> **TASK INSTRUCTIONS**
All entries are to be transcribed exactly. Pictures are not part of the copy.

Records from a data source
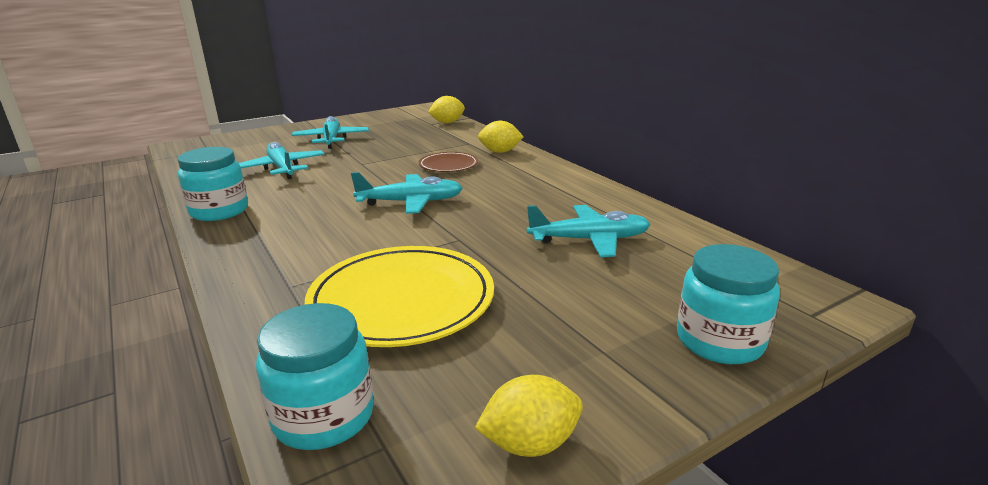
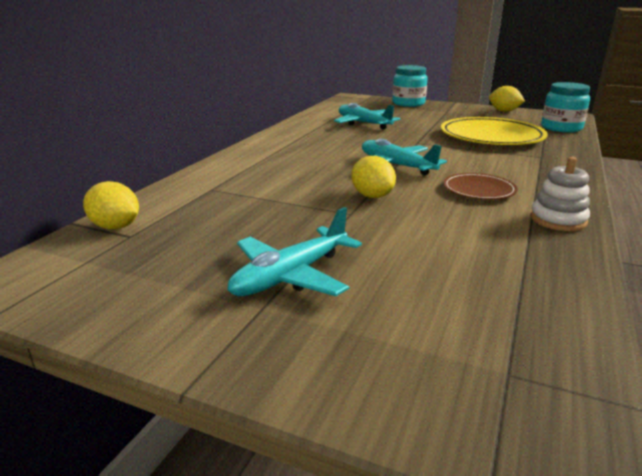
camera: 125 degrees left, 0 degrees up
(219, 211) = (558, 220): turquoise jar -> white stacking toy
(282, 168) = (438, 248): turquoise plane -> none
(448, 165) = (297, 178): brown plate -> brown plate (479, 190)
(500, 152) = (228, 170): yellow lemon -> yellow lemon (372, 196)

> **RESULT OF THIS EXERCISE**
camera: 125 degrees left, 0 degrees up
(219, 211) = (558, 220): turquoise jar -> white stacking toy
(282, 168) = (438, 248): turquoise plane -> none
(448, 165) = (297, 178): brown plate -> brown plate (479, 190)
(500, 152) = (228, 170): yellow lemon -> yellow lemon (372, 196)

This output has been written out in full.